Aim of the task: Retype the data below exactly, skipping pictures.
>>
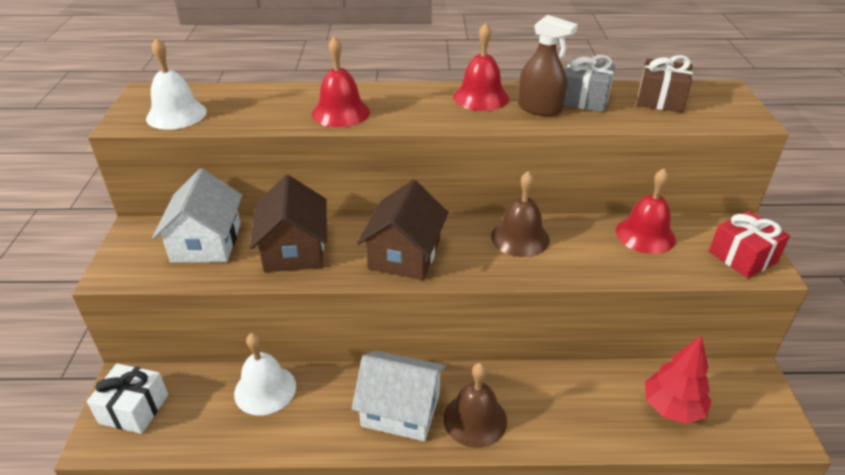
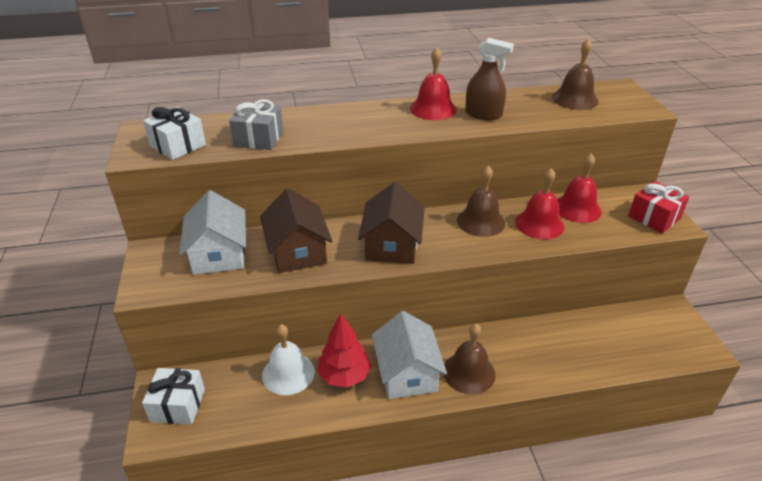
camera: 10 degrees left, 0 degrees up
(176, 114) = (178, 145): white bell -> white gift
(340, 112) = (321, 131): red bell -> red bell (539, 224)
(401, 409) = (407, 373): white house -> white house turned 75 degrees clockwise
(584, 99) = (516, 103): grey gift -> grey gift (259, 138)
(660, 99) = (575, 99): brown gift -> brown bell
(672, 408) = (617, 342): red tree -> red tree (344, 376)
<<
Solution for this task:
camera: 10 degrees left, 0 degrees up
(176, 114) = (178, 145): white bell -> white gift
(340, 112) = (321, 131): red bell -> red bell (539, 224)
(401, 409) = (407, 373): white house -> white house turned 75 degrees clockwise
(584, 99) = (516, 103): grey gift -> grey gift (259, 138)
(660, 99) = (575, 99): brown gift -> brown bell
(672, 408) = (617, 342): red tree -> red tree (344, 376)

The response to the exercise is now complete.